▶ **INPUT MATERIAL**
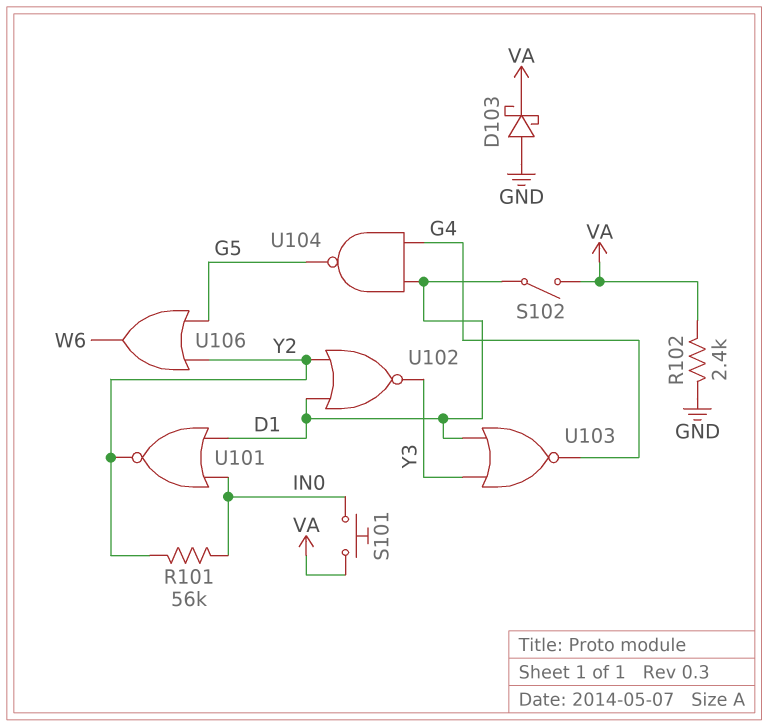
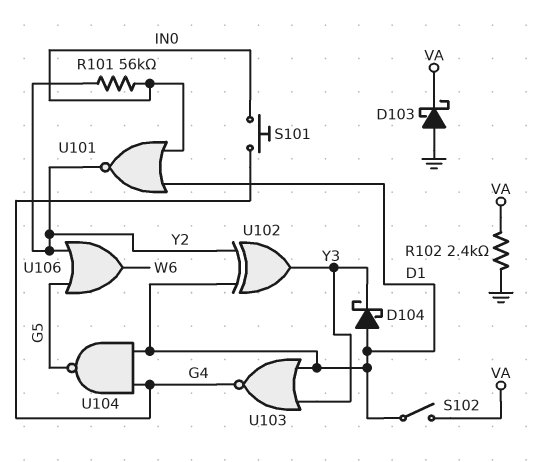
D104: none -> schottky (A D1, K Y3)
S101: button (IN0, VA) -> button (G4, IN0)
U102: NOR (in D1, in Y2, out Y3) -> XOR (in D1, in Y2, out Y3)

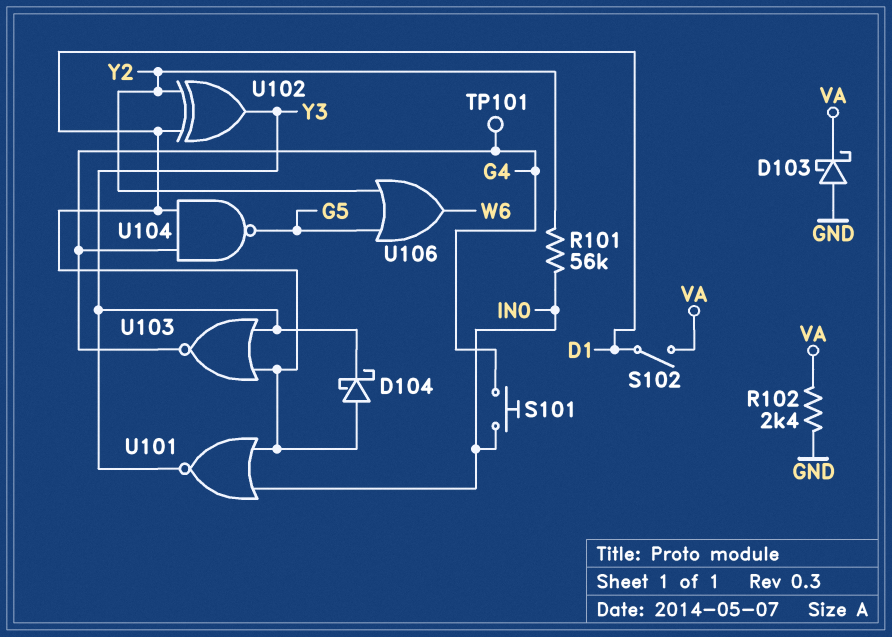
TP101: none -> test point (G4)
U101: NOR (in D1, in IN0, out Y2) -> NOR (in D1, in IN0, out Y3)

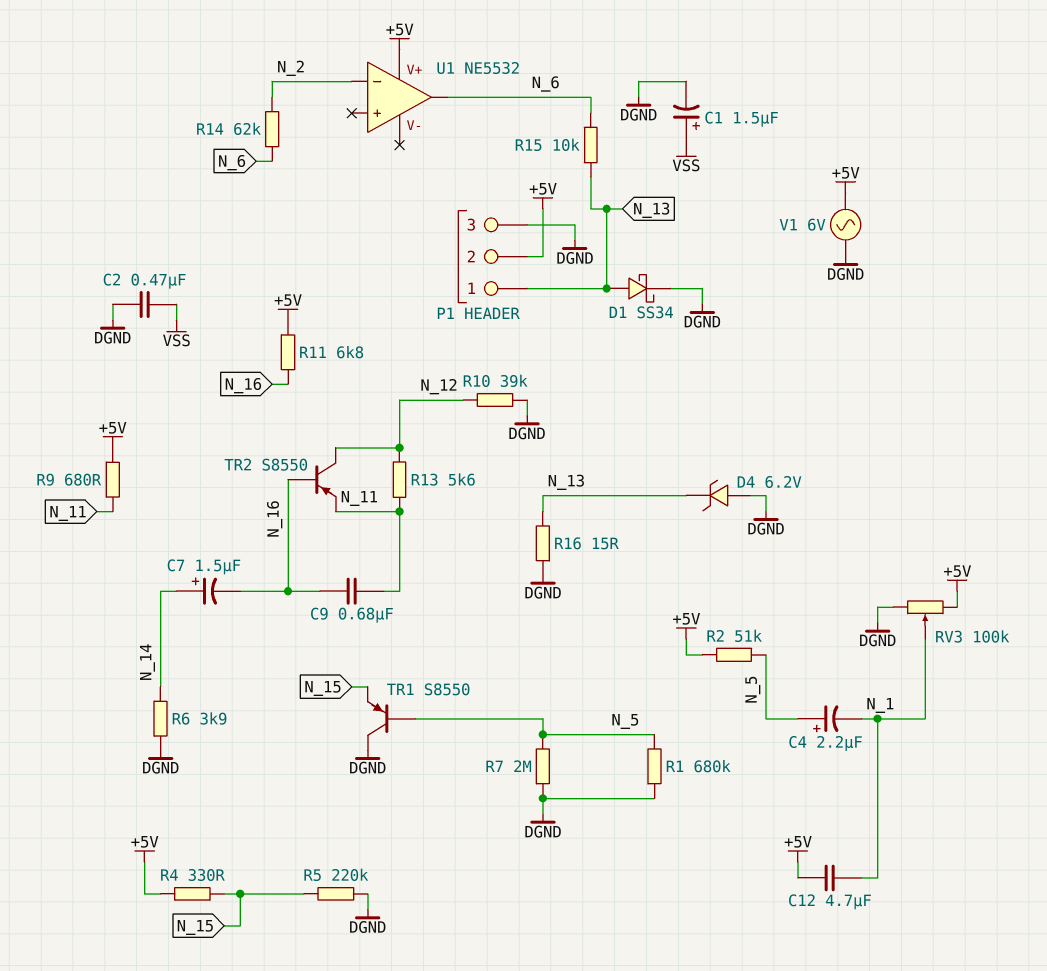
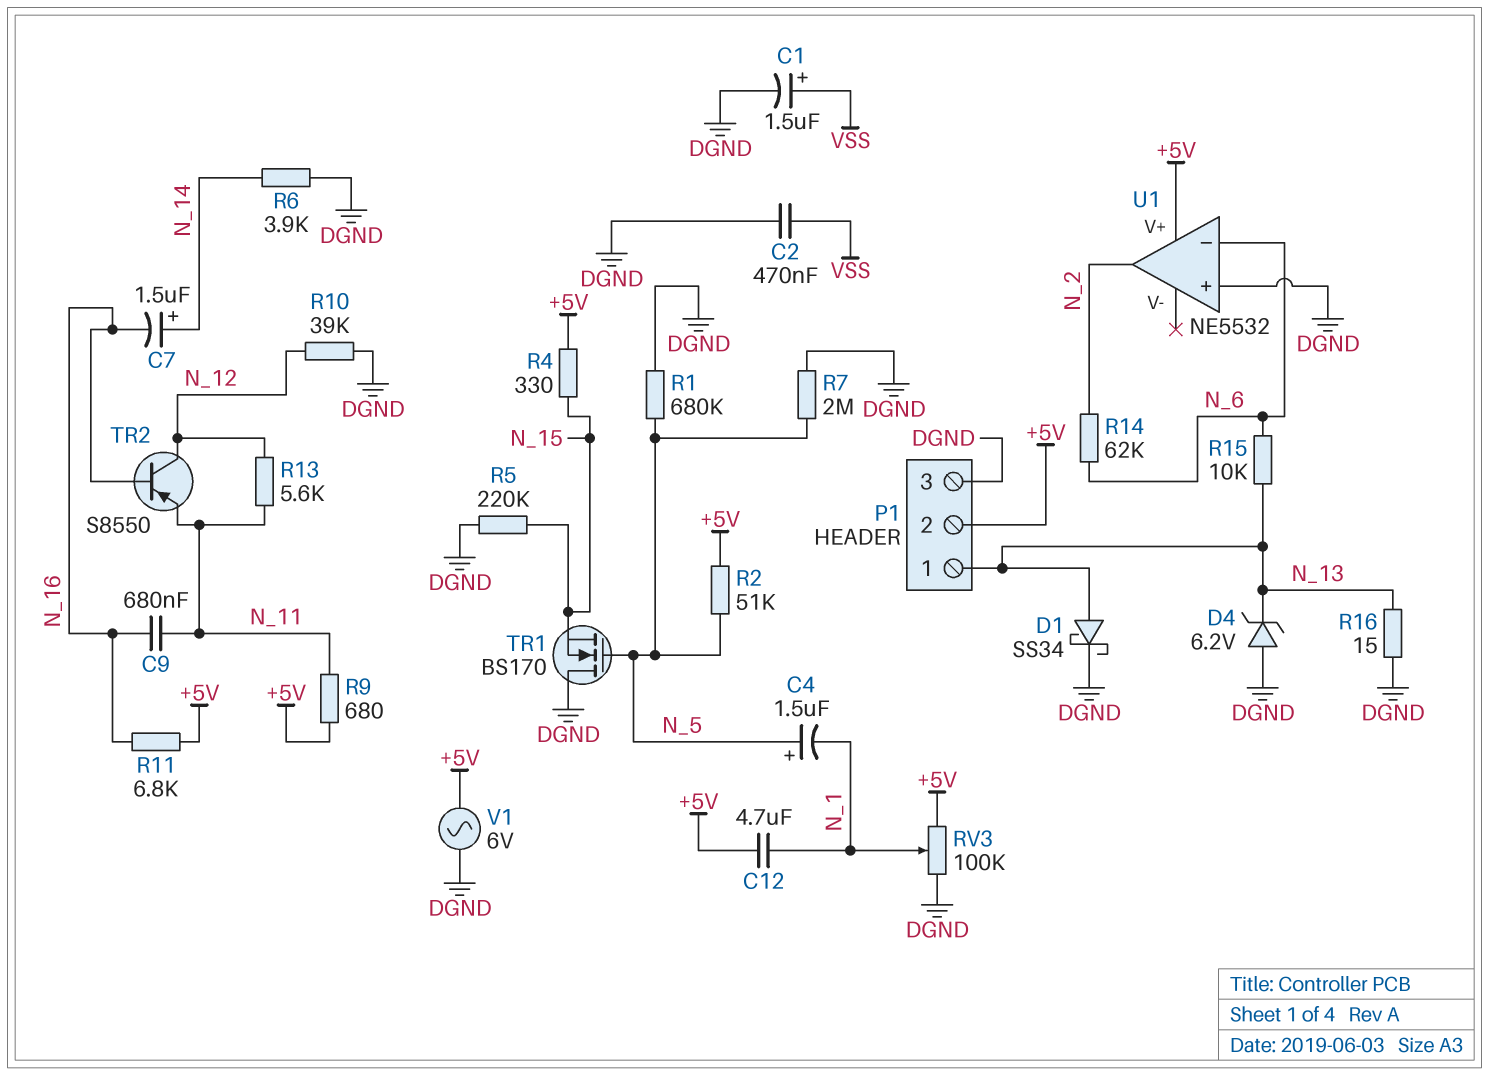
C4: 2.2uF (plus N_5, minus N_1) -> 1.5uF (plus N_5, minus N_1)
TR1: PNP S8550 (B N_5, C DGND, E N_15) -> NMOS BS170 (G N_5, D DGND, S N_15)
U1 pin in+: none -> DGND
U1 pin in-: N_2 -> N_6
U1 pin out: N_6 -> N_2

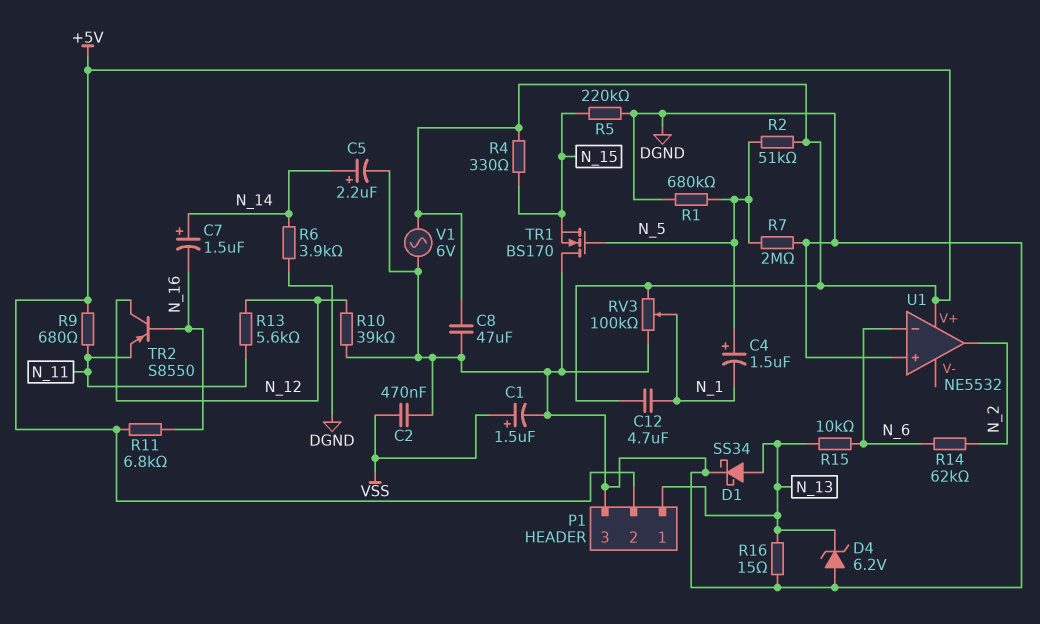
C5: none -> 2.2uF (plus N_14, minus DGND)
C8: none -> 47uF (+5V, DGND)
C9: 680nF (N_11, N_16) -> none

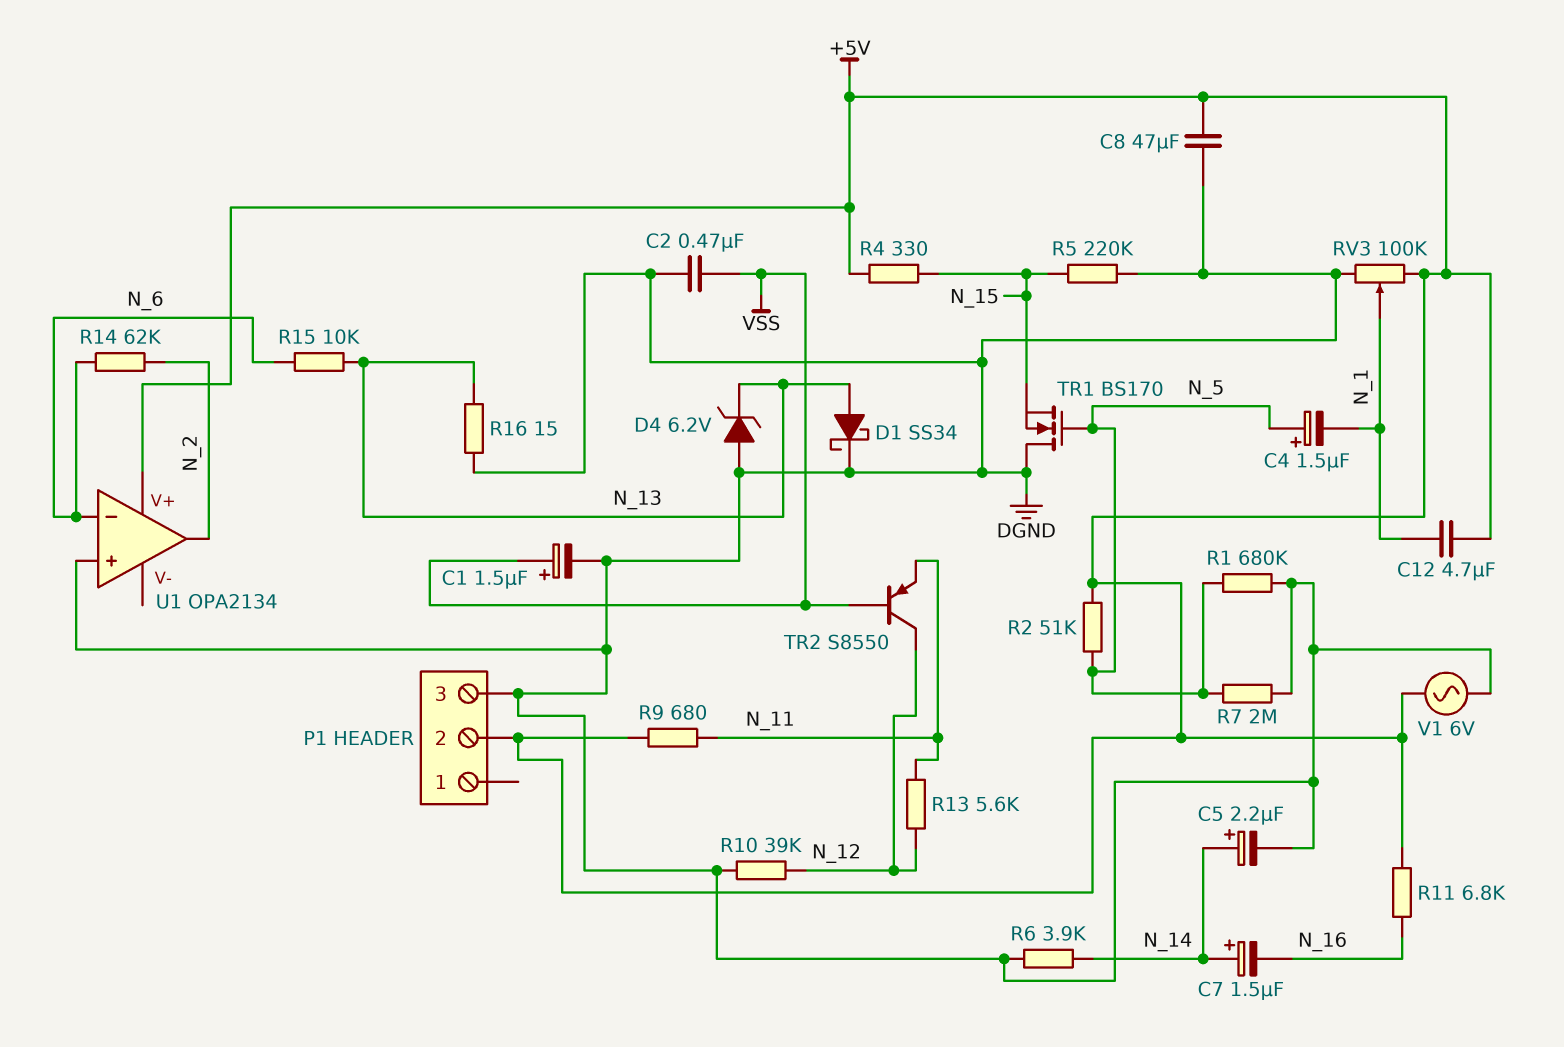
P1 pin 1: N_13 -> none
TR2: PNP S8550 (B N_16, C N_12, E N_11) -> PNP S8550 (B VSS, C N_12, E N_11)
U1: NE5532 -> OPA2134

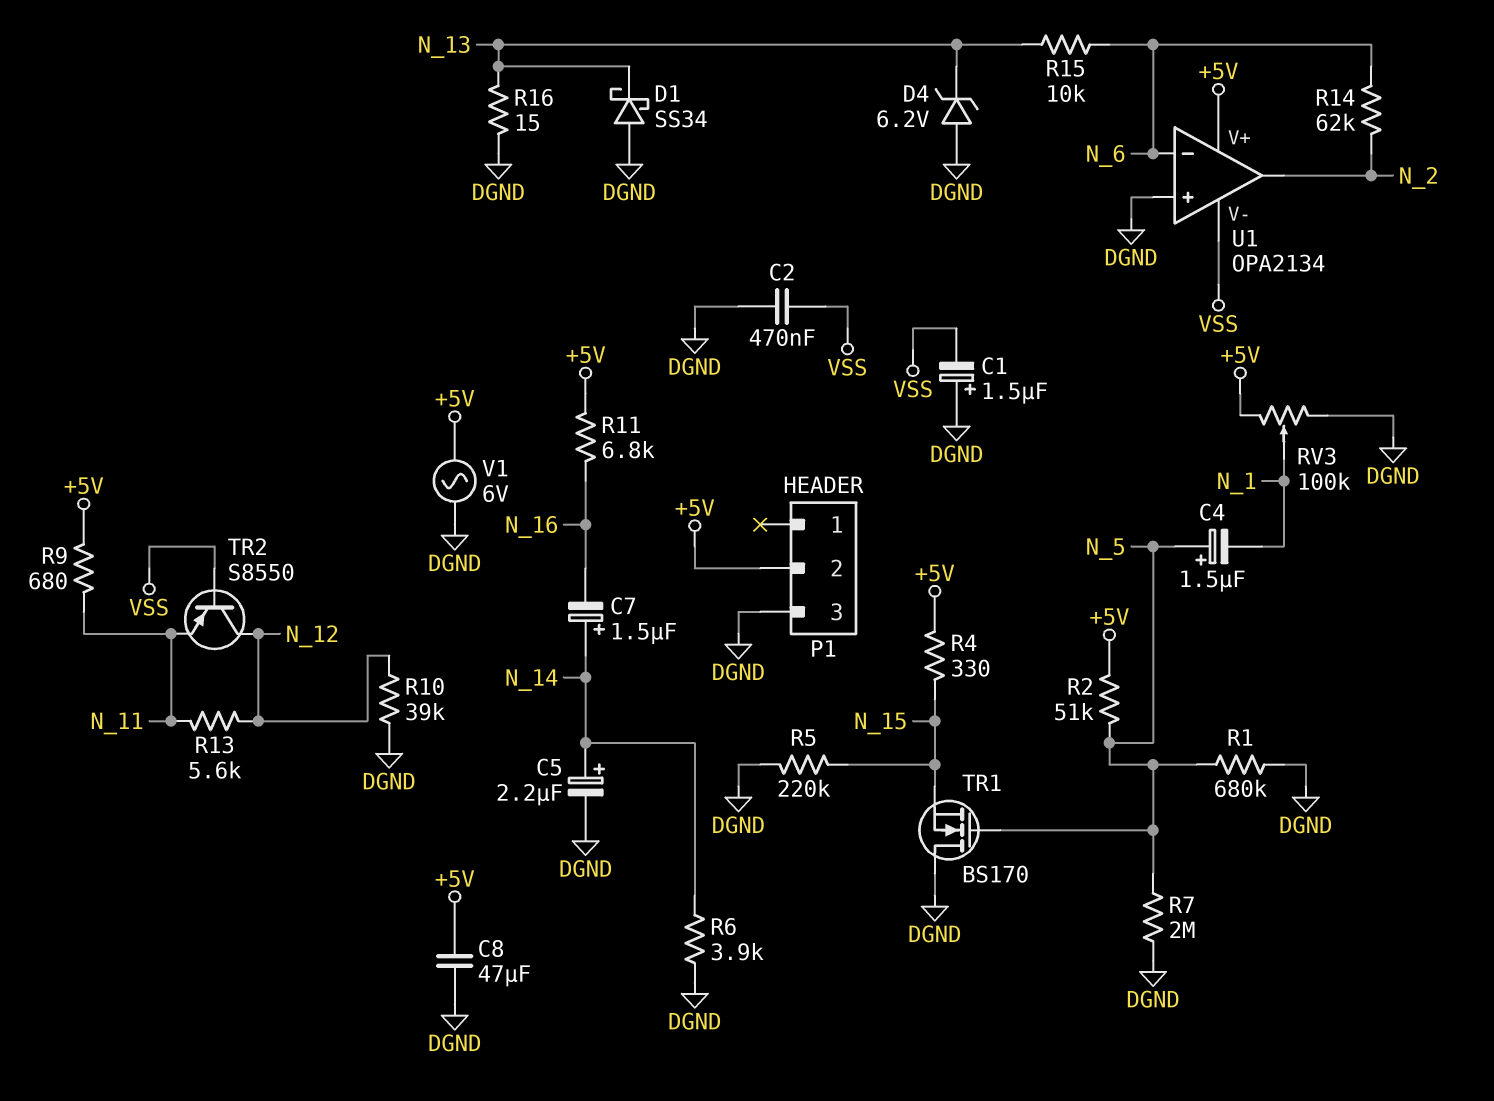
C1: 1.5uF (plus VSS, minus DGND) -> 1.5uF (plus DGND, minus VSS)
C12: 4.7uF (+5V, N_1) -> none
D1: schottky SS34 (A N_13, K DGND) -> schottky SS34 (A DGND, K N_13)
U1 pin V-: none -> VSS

▶ **ACTIVITY**
How many lines of the entries above hold the string "minus"? Reply with the number alone.

▶ **ANSWER**
3